### [How to complete this task]
Which lines in the rows below contain the word "chest"? Pull out each of those lines and copy it unchanged.

### [Task data]
——————

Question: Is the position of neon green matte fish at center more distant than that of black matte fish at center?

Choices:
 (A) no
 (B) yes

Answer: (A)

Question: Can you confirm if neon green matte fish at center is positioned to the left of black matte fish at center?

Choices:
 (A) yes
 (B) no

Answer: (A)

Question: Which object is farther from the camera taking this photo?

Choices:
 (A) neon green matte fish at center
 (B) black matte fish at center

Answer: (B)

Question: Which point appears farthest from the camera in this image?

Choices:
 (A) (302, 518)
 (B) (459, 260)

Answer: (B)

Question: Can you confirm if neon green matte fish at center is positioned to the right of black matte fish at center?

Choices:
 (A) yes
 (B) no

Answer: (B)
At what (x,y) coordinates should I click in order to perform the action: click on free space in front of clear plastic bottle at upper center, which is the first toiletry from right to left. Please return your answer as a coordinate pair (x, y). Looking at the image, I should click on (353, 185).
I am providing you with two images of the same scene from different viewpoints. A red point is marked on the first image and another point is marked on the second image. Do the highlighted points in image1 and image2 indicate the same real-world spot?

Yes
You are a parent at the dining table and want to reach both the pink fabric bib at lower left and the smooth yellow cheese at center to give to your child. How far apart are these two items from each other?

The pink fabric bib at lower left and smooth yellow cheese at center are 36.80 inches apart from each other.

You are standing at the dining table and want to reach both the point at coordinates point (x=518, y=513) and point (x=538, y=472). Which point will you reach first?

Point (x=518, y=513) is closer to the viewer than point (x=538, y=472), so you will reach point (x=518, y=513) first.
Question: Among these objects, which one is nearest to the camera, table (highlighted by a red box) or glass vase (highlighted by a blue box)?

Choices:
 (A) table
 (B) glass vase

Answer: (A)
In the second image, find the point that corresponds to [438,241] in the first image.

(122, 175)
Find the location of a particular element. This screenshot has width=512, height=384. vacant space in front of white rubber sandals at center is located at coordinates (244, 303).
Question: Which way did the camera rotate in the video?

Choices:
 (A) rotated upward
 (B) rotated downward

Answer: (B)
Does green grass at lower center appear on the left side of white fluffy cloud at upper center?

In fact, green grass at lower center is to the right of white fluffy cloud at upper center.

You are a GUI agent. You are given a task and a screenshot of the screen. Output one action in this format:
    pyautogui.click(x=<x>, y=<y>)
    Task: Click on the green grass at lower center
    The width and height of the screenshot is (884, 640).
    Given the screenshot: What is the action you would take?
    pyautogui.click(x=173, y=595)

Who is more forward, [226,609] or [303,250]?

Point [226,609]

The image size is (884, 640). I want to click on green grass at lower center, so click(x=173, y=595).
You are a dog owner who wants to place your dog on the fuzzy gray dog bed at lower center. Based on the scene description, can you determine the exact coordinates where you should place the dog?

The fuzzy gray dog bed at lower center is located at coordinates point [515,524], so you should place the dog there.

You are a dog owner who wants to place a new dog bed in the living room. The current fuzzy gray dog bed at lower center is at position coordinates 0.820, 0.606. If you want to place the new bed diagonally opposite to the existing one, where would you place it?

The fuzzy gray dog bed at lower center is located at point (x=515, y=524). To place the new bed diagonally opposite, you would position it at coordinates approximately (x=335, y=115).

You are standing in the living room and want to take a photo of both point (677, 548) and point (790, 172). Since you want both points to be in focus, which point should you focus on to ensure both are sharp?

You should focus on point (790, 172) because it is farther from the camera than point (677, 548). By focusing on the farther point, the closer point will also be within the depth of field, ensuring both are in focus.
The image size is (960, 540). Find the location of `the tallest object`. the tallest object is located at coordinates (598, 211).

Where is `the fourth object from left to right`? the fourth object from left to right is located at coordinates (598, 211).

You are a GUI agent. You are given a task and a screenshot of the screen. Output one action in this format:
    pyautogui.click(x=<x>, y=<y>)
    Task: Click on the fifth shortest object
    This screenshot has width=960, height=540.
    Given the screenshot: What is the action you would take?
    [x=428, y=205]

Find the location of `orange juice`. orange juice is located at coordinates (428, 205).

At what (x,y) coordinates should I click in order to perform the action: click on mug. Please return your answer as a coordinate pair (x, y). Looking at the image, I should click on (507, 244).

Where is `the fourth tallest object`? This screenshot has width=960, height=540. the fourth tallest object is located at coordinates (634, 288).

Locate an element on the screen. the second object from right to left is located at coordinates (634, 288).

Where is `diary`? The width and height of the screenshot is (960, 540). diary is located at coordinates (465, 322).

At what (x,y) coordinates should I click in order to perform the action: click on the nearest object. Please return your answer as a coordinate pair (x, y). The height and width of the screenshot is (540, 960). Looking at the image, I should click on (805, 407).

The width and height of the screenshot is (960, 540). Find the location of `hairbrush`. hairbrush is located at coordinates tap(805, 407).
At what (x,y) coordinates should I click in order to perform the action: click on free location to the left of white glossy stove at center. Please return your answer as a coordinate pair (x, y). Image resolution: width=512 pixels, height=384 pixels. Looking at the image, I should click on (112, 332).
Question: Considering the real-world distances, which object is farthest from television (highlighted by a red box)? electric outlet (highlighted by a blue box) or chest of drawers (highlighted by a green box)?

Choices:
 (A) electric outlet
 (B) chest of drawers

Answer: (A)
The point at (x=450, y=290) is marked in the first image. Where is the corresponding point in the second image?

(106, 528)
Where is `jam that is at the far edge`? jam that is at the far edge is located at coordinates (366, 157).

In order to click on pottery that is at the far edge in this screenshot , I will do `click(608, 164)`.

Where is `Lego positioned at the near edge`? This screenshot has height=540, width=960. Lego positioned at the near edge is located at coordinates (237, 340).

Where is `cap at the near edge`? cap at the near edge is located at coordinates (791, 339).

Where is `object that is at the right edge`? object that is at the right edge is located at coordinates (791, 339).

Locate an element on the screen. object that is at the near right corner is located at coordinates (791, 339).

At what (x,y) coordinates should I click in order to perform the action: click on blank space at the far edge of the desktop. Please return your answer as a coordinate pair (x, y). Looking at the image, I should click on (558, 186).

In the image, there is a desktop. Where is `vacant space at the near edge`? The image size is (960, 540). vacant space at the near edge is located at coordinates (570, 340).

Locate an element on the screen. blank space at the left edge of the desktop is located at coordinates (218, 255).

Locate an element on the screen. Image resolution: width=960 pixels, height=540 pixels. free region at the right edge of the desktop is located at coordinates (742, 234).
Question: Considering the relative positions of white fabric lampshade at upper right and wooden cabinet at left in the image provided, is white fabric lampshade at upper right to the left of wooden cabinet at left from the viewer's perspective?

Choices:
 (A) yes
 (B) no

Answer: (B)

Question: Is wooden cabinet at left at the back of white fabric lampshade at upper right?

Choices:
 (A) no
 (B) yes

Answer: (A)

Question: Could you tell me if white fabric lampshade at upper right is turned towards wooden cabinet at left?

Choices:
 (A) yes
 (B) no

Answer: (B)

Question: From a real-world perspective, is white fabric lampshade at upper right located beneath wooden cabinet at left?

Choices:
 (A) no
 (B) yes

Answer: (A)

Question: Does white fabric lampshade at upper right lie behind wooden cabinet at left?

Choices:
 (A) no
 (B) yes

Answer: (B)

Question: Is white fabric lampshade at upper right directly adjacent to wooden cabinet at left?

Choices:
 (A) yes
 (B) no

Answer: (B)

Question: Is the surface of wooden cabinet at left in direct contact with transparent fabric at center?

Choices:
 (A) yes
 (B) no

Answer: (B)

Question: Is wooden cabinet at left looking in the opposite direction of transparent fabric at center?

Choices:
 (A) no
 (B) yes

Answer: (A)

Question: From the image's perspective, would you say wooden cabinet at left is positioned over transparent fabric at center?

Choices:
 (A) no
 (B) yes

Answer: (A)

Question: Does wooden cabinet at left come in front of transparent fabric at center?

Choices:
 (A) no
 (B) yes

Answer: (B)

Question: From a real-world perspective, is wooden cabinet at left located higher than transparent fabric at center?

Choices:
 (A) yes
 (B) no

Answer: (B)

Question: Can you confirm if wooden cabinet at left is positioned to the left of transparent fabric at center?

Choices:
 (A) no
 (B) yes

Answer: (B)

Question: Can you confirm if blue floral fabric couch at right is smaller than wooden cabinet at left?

——————

### [Response area]
Question: Considering the real-world distances, which object is farthest from television (highlighted by a red box)? electric outlet (highlighted by a blue box) or chest of drawers (highlighted by a green box)?
 (B) chest of drawers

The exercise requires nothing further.